» Work instruction:
From the entries that follow, copy every line with the word "speaker".

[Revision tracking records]
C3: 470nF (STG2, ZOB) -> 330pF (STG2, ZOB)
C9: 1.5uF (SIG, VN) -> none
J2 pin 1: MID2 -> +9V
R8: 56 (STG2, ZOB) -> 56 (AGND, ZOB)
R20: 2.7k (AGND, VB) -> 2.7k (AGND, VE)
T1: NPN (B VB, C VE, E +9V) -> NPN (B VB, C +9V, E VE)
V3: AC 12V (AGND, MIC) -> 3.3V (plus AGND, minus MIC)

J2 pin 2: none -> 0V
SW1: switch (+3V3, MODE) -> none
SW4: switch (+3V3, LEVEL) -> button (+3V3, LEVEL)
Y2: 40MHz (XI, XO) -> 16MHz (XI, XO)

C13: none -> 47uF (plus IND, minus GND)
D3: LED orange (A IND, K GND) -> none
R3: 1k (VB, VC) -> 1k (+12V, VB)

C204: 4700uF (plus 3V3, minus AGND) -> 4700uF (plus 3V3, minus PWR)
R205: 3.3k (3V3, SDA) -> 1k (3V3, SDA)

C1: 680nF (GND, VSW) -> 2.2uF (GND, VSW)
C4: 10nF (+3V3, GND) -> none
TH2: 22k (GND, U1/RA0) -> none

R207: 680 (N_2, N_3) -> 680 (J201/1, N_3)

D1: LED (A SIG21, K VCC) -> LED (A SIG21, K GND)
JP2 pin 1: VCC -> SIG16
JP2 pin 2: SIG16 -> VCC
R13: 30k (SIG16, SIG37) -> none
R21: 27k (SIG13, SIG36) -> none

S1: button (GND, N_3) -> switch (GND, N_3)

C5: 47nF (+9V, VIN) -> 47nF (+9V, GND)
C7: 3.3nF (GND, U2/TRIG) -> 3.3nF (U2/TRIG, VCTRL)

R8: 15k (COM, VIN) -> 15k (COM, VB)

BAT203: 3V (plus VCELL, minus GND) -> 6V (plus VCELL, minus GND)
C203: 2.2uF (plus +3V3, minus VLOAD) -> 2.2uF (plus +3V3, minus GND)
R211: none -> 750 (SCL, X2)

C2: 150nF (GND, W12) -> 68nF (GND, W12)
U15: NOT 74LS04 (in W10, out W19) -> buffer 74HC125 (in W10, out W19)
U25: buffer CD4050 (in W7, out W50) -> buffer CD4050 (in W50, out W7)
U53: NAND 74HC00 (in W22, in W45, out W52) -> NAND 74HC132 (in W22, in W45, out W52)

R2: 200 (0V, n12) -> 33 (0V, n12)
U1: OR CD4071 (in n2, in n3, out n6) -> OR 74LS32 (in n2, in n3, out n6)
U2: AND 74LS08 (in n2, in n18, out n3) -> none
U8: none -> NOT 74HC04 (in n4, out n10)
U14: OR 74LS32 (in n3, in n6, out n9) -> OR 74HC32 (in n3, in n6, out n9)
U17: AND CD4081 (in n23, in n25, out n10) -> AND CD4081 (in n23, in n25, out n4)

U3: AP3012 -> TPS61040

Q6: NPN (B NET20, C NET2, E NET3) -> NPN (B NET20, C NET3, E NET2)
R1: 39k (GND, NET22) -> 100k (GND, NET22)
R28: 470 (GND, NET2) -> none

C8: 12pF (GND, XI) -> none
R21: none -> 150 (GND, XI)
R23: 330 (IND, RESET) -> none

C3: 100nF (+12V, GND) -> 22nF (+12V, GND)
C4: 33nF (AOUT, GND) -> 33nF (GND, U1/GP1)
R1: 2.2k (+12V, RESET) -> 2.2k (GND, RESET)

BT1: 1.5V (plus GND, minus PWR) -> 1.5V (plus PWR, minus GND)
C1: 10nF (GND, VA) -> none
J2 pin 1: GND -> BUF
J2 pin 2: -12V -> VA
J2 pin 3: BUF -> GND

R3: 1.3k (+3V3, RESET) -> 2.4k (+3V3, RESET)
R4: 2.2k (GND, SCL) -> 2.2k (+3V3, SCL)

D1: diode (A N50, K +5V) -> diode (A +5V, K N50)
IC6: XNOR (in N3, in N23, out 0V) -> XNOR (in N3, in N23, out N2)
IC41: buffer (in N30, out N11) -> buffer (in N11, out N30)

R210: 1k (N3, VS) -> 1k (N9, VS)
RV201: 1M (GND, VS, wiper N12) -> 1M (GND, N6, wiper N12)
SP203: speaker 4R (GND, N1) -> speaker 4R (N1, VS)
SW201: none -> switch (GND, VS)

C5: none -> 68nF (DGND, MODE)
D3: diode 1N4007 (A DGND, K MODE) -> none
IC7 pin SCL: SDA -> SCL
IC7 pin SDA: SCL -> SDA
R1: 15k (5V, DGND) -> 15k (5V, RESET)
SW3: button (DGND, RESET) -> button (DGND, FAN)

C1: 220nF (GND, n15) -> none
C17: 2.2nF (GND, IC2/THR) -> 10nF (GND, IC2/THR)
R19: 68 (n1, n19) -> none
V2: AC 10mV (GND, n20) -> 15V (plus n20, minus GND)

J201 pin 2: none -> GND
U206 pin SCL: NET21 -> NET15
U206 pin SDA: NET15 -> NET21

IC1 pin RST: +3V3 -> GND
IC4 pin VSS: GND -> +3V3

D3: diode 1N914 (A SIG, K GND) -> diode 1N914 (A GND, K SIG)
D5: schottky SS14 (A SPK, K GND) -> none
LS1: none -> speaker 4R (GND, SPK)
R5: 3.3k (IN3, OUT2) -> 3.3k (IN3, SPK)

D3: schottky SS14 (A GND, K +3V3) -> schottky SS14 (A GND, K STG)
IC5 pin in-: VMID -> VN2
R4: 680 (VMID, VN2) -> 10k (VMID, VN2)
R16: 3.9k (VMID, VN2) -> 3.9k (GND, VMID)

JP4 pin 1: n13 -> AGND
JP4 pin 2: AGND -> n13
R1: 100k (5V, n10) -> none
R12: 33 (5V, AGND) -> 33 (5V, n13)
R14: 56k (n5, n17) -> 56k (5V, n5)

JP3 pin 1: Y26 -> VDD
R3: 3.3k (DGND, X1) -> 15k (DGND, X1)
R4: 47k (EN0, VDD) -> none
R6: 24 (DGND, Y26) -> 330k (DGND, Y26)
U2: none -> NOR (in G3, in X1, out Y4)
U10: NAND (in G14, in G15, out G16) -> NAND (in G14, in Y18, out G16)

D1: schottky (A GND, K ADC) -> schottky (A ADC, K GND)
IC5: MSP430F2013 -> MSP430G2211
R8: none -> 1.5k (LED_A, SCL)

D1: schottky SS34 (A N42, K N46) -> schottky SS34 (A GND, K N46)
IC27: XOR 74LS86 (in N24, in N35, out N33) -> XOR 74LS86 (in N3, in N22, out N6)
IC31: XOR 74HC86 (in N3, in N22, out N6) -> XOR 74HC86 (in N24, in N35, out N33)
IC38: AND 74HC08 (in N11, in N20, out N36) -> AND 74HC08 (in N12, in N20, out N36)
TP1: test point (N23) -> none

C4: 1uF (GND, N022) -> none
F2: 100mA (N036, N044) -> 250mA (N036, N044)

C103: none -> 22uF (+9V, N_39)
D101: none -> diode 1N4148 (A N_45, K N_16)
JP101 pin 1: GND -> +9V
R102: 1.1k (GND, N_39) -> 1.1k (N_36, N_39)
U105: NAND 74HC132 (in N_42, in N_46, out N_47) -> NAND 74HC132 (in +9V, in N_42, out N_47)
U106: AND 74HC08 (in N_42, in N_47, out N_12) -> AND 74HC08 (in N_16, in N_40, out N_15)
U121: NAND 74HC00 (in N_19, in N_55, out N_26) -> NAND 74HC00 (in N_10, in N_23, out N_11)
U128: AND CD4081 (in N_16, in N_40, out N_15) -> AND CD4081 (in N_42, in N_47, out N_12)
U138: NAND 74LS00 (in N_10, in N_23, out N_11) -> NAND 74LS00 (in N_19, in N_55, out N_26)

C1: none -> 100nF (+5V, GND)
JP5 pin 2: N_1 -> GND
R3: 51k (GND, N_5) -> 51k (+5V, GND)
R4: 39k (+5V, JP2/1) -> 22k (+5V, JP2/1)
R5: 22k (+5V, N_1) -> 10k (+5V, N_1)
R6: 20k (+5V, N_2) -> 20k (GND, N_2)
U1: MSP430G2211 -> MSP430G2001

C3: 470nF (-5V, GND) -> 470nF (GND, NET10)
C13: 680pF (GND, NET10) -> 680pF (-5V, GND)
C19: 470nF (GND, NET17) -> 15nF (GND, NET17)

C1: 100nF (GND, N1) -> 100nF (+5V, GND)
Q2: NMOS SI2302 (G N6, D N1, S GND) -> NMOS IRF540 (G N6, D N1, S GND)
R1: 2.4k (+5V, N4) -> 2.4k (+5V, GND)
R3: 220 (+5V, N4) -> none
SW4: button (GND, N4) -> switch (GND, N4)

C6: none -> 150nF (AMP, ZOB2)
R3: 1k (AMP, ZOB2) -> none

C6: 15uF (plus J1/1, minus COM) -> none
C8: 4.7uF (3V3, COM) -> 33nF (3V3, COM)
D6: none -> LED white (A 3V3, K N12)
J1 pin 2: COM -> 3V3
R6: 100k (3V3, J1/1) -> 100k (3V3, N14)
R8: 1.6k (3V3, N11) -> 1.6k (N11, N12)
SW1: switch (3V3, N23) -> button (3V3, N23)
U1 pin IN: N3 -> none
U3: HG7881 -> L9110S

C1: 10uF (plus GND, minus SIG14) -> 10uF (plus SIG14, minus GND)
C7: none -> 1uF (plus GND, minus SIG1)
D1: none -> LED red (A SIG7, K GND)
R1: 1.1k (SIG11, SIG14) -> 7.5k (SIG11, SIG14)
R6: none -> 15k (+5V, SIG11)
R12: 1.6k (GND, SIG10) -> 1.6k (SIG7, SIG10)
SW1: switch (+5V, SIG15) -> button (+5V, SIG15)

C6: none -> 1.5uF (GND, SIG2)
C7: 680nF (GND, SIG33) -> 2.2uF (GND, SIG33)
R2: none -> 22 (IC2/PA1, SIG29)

» Task answer:
SP203: speaker 4R (GND, N1) -> speaker 4R (N1, VS)
LS1: none -> speaker 4R (GND, SPK)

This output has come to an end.